> [What you will do]:
Only the lines below between the ones containing "(417, 100) = (65, 473): orange" and "camera: 10 degrees left, 0 degrees up", inclusive, are to be reproduced, each exactly as it stands.

> [Data extracted from a collection]:
*** Begin section ***
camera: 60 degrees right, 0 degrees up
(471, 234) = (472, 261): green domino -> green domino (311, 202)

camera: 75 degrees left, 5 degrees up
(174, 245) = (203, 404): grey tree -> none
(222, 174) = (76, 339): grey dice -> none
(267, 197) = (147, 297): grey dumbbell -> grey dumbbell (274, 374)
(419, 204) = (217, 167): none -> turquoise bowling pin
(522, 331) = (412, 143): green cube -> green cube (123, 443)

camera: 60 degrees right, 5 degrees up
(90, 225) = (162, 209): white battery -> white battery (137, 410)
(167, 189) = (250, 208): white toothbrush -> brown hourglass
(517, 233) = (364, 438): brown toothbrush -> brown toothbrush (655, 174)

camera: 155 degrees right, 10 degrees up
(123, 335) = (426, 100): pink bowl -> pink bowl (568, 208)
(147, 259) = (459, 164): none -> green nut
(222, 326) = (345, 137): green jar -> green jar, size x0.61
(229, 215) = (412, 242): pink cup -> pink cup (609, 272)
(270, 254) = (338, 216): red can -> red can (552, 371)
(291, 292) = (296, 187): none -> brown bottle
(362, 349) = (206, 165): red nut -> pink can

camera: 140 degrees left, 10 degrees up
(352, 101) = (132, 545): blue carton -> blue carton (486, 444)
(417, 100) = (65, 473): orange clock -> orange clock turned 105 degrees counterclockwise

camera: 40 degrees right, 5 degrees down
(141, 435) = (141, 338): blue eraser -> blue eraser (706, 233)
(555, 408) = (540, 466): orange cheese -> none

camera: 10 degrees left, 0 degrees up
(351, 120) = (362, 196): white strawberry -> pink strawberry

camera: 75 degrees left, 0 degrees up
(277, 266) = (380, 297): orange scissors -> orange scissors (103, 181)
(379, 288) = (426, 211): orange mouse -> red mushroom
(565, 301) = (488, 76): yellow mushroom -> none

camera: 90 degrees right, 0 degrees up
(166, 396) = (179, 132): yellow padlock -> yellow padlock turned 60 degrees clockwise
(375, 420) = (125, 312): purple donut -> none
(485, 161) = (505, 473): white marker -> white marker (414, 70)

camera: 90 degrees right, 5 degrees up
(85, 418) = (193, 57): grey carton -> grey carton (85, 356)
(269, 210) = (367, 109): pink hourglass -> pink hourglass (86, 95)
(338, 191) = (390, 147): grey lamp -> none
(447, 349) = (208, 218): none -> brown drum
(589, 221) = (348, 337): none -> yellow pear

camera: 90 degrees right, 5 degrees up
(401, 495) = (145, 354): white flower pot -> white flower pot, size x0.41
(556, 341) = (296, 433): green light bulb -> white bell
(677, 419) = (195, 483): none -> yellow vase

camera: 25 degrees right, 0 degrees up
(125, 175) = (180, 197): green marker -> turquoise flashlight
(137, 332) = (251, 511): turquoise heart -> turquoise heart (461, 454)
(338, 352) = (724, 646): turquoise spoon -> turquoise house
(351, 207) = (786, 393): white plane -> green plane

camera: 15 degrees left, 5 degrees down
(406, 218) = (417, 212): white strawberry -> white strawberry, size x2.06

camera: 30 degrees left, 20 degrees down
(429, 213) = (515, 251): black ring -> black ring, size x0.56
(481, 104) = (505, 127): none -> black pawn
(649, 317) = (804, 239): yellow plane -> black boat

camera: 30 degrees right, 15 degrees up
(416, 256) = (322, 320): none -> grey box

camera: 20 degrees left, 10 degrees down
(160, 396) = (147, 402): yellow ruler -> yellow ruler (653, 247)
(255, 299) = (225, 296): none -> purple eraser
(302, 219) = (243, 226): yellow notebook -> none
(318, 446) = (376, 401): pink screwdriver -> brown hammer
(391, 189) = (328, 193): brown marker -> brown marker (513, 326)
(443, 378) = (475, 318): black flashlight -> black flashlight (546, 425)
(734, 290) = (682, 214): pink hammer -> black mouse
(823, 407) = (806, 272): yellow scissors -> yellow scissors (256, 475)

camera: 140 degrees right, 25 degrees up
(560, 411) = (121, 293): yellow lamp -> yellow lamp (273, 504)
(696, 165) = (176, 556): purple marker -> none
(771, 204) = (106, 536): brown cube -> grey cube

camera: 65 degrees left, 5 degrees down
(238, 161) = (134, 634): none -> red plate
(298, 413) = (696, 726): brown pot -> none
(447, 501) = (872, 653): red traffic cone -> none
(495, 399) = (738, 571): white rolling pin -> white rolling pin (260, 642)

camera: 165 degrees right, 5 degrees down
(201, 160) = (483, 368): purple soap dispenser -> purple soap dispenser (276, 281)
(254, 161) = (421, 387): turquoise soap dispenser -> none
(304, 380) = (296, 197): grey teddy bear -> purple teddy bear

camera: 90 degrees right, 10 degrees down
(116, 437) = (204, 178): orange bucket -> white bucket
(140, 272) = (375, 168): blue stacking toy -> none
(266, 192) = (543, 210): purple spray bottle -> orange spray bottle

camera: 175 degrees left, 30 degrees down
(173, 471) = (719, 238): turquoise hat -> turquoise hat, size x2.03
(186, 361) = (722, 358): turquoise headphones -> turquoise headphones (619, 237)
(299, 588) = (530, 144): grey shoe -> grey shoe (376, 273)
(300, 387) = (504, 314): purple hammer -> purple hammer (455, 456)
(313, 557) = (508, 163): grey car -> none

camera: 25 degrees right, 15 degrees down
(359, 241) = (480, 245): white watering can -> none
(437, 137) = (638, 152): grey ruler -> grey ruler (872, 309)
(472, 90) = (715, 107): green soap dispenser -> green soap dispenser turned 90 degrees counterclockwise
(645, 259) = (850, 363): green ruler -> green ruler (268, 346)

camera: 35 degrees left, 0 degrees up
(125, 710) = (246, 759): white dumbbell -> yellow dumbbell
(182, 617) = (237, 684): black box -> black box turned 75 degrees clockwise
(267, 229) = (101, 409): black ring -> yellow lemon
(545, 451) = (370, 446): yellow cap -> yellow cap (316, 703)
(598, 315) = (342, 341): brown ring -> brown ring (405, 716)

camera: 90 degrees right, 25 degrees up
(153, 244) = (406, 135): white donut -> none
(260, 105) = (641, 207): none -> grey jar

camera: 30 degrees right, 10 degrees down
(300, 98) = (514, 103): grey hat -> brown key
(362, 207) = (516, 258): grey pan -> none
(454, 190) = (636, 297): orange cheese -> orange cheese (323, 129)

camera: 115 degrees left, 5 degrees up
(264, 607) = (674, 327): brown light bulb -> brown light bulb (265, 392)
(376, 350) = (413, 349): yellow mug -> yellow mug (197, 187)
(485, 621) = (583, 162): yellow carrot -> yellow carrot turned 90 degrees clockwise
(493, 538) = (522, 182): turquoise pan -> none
*** End section ***
> [Exercise output]:
(417, 100) = (65, 473): orange clock -> orange clock turned 105 degrees counterclockwise

camera: 40 degrees right, 5 degrees down
(141, 435) = (141, 338): blue eraser -> blue eraser (706, 233)
(555, 408) = (540, 466): orange cheese -> none

camera: 10 degrees left, 0 degrees up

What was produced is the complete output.